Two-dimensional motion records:
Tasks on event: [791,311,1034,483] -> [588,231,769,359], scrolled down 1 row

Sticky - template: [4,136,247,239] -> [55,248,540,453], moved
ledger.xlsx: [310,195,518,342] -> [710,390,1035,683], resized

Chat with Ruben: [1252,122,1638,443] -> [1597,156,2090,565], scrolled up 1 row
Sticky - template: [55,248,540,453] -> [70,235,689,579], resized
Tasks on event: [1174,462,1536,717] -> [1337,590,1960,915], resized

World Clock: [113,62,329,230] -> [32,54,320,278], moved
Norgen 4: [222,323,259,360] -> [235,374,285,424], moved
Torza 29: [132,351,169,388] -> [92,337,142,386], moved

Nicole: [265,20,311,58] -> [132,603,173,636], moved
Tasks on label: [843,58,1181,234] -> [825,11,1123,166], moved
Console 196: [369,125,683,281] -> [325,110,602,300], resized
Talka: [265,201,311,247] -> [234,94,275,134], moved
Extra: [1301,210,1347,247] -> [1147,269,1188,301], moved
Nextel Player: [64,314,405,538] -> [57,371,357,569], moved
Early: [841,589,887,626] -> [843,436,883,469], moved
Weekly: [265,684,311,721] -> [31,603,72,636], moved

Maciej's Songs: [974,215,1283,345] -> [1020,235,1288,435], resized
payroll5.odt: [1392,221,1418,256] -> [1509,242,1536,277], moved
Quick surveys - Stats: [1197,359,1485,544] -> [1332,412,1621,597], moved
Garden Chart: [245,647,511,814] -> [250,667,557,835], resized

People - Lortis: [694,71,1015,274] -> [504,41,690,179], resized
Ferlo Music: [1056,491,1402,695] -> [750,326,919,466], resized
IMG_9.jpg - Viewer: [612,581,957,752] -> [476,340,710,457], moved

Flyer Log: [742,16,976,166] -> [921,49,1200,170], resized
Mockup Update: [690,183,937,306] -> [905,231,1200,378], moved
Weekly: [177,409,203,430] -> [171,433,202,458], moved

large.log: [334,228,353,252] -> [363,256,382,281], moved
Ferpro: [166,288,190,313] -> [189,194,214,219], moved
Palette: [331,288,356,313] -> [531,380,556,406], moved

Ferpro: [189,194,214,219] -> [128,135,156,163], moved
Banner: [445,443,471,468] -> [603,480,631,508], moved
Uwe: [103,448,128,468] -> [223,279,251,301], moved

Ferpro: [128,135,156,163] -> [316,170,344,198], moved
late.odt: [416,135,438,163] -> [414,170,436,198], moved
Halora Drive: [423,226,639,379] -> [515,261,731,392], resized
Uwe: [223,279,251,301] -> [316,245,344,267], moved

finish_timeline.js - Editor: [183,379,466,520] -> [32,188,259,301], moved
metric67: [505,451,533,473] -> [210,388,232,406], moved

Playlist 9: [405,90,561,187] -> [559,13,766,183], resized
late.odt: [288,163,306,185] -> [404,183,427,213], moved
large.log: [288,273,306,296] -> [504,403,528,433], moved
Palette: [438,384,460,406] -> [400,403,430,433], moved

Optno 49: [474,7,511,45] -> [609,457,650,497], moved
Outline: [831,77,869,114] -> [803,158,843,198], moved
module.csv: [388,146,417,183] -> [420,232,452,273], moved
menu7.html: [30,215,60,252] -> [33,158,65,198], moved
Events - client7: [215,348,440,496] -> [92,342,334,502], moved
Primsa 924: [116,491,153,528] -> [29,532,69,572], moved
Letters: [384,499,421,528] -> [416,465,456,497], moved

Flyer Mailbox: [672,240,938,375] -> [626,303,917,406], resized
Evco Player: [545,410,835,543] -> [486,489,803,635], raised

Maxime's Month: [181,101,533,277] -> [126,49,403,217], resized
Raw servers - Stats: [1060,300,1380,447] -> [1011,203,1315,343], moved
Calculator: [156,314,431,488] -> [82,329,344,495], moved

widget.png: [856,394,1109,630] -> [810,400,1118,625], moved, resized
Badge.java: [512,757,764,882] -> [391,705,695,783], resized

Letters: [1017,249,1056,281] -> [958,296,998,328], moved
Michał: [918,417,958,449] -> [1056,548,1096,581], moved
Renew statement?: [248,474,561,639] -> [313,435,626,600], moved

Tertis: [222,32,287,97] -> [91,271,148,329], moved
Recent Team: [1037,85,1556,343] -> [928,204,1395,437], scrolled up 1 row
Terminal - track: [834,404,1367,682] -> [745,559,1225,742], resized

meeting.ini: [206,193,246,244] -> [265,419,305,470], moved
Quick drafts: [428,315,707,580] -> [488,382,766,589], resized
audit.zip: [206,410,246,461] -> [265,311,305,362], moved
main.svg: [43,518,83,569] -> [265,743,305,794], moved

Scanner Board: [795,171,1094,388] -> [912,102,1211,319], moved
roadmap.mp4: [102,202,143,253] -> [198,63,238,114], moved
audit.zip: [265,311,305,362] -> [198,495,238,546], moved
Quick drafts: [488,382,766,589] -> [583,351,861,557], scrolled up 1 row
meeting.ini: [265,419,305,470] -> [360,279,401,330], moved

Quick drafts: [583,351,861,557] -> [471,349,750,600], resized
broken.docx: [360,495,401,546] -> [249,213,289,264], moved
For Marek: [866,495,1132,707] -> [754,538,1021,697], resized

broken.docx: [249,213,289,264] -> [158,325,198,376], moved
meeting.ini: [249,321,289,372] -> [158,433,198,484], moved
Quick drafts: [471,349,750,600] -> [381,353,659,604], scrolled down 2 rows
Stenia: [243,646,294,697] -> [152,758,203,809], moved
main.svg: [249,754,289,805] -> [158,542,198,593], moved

## WORK TO BE COMPLETED
Find the line with "Recent Team: [1037,85,1556,343]" in the entries above. Retype it and each line after it, exactly, through the line with "broken.docx: [360,495,401,546] ->", and stop there.

## SOLUTION FOR THIS PROBLEM
Recent Team: [1037,85,1556,343] -> [928,204,1395,437], scrolled up 1 row
Terminal - track: [834,404,1367,682] -> [745,559,1225,742], resized

meeting.ini: [206,193,246,244] -> [265,419,305,470], moved
Quick drafts: [428,315,707,580] -> [488,382,766,589], resized
audit.zip: [206,410,246,461] -> [265,311,305,362], moved
main.svg: [43,518,83,569] -> [265,743,305,794], moved

Scanner Board: [795,171,1094,388] -> [912,102,1211,319], moved
roadmap.mp4: [102,202,143,253] -> [198,63,238,114], moved
audit.zip: [265,311,305,362] -> [198,495,238,546], moved
Quick drafts: [488,382,766,589] -> [583,351,861,557], scrolled up 1 row
meeting.ini: [265,419,305,470] -> [360,279,401,330], moved

Quick drafts: [583,351,861,557] -> [471,349,750,600], resized
broken.docx: [360,495,401,546] -> [249,213,289,264], moved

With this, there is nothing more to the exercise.